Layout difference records

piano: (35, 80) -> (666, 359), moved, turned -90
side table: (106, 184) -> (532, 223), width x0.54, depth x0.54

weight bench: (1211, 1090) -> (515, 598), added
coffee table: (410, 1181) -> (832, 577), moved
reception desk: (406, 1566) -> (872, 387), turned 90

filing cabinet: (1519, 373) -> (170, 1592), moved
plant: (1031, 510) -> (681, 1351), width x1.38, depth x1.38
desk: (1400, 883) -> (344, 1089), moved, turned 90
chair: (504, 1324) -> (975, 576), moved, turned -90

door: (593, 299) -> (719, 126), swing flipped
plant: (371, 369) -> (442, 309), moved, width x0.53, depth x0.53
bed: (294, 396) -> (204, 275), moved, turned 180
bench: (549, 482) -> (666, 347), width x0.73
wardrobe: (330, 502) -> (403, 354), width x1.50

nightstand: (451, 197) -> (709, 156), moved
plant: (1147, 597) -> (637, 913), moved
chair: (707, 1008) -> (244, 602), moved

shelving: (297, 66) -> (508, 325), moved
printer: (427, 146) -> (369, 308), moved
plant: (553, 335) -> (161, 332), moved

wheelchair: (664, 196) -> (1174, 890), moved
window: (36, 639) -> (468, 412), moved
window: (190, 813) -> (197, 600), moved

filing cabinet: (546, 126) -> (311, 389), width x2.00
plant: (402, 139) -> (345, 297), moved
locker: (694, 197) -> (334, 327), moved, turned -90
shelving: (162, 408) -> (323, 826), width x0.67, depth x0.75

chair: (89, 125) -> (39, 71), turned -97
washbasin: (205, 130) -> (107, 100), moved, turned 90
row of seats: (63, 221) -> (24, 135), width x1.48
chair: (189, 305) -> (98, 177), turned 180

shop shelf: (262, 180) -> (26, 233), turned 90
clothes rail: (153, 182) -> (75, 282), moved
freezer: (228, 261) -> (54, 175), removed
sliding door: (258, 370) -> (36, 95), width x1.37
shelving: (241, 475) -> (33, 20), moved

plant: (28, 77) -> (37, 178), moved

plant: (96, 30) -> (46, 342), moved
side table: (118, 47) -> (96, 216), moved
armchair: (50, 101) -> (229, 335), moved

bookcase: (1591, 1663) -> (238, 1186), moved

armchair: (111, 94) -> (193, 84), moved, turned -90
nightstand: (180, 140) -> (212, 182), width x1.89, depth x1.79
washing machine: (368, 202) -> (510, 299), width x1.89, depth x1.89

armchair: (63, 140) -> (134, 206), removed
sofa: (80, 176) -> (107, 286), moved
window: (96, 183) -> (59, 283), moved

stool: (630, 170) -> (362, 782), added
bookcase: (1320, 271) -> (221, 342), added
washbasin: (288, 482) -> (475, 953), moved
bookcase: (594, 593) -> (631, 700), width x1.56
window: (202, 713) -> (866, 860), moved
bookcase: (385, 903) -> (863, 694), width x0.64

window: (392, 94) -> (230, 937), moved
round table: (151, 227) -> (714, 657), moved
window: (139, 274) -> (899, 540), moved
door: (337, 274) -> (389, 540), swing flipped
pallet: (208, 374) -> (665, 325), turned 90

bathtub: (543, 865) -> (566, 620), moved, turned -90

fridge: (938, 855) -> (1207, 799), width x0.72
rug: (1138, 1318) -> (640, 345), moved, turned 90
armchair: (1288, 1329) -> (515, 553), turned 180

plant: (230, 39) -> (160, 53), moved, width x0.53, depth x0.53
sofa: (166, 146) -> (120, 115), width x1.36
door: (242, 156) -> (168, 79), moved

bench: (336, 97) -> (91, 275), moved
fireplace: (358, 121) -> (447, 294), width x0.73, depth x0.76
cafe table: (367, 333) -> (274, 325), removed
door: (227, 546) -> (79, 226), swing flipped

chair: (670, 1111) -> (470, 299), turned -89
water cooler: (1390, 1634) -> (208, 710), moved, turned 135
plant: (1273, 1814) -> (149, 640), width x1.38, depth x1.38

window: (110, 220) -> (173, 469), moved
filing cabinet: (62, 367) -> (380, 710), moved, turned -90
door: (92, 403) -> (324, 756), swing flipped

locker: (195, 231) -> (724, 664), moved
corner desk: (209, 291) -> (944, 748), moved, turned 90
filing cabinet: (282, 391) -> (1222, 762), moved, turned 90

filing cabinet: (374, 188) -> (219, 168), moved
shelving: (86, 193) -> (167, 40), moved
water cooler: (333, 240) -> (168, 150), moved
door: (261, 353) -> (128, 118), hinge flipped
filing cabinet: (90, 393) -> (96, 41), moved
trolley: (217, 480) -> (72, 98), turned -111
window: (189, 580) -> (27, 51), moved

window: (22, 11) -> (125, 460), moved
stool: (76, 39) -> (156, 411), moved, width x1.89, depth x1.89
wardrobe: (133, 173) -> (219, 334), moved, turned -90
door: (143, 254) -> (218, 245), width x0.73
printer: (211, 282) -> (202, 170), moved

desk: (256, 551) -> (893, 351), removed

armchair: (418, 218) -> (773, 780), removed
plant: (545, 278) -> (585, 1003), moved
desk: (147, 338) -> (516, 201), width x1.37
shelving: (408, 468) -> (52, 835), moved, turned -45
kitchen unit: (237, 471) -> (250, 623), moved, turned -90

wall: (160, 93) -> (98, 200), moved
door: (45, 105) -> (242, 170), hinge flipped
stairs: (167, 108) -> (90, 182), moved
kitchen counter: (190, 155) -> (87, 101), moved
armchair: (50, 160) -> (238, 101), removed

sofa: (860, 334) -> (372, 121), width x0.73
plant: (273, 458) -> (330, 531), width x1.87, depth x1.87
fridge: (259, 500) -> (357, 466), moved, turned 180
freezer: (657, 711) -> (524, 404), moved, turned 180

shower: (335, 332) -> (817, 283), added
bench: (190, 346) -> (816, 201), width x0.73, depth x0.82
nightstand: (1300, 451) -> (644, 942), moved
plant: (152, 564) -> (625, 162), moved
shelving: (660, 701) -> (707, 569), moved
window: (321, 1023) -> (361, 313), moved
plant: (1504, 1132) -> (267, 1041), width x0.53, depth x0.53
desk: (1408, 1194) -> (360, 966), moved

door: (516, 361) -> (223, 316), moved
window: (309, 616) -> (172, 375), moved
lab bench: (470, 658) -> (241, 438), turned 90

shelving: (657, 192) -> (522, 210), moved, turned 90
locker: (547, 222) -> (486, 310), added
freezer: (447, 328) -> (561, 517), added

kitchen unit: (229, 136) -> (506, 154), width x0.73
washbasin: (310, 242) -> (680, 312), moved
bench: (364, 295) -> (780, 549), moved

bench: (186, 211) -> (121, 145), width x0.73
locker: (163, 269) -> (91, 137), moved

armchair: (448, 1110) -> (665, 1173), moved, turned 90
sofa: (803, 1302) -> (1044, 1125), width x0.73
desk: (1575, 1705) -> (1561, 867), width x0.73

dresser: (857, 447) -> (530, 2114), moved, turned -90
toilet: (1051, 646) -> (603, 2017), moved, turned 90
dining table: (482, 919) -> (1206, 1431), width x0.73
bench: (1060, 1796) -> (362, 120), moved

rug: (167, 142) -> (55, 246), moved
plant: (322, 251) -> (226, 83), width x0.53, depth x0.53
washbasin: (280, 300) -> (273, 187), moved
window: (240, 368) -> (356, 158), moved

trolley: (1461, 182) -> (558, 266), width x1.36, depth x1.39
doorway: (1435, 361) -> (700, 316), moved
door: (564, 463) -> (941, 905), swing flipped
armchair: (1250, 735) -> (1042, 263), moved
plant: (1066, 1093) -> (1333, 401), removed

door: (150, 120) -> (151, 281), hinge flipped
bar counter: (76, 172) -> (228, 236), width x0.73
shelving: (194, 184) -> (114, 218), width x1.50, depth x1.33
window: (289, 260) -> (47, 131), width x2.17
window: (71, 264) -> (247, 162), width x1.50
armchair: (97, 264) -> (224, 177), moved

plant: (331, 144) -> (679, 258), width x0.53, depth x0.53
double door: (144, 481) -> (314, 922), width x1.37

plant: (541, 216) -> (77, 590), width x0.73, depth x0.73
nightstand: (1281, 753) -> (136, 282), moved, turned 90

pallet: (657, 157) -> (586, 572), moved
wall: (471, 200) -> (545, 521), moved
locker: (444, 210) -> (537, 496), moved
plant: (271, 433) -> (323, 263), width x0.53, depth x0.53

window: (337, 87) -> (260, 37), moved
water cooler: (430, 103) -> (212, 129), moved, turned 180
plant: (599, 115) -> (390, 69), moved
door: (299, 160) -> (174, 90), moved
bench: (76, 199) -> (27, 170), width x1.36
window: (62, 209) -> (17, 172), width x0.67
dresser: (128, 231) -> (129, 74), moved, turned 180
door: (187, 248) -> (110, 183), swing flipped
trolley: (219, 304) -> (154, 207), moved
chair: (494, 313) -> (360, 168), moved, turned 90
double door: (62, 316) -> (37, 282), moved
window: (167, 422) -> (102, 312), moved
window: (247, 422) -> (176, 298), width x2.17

**Exercise details**
Give back the records above exactly, limited to the lines between the one holding "stairs: (167, 108) -> (90, 182), moved" and the one holding "washbasin: (310, 242) -> (680, 312), moved", inclusive.

**Solution to the exercise**
stairs: (167, 108) -> (90, 182), moved
kitchen counter: (190, 155) -> (87, 101), moved
armchair: (50, 160) -> (238, 101), removed

sofa: (860, 334) -> (372, 121), width x0.73
plant: (273, 458) -> (330, 531), width x1.87, depth x1.87
fridge: (259, 500) -> (357, 466), moved, turned 180
freezer: (657, 711) -> (524, 404), moved, turned 180

shower: (335, 332) -> (817, 283), added
bench: (190, 346) -> (816, 201), width x0.73, depth x0.82
nightstand: (1300, 451) -> (644, 942), moved
plant: (152, 564) -> (625, 162), moved
shelving: (660, 701) -> (707, 569), moved
window: (321, 1023) -> (361, 313), moved
plant: (1504, 1132) -> (267, 1041), width x0.53, depth x0.53
desk: (1408, 1194) -> (360, 966), moved

door: (516, 361) -> (223, 316), moved
window: (309, 616) -> (172, 375), moved
lab bench: (470, 658) -> (241, 438), turned 90

shelving: (657, 192) -> (522, 210), moved, turned 90
locker: (547, 222) -> (486, 310), added
freezer: (447, 328) -> (561, 517), added

kitchen unit: (229, 136) -> (506, 154), width x0.73
washbasin: (310, 242) -> (680, 312), moved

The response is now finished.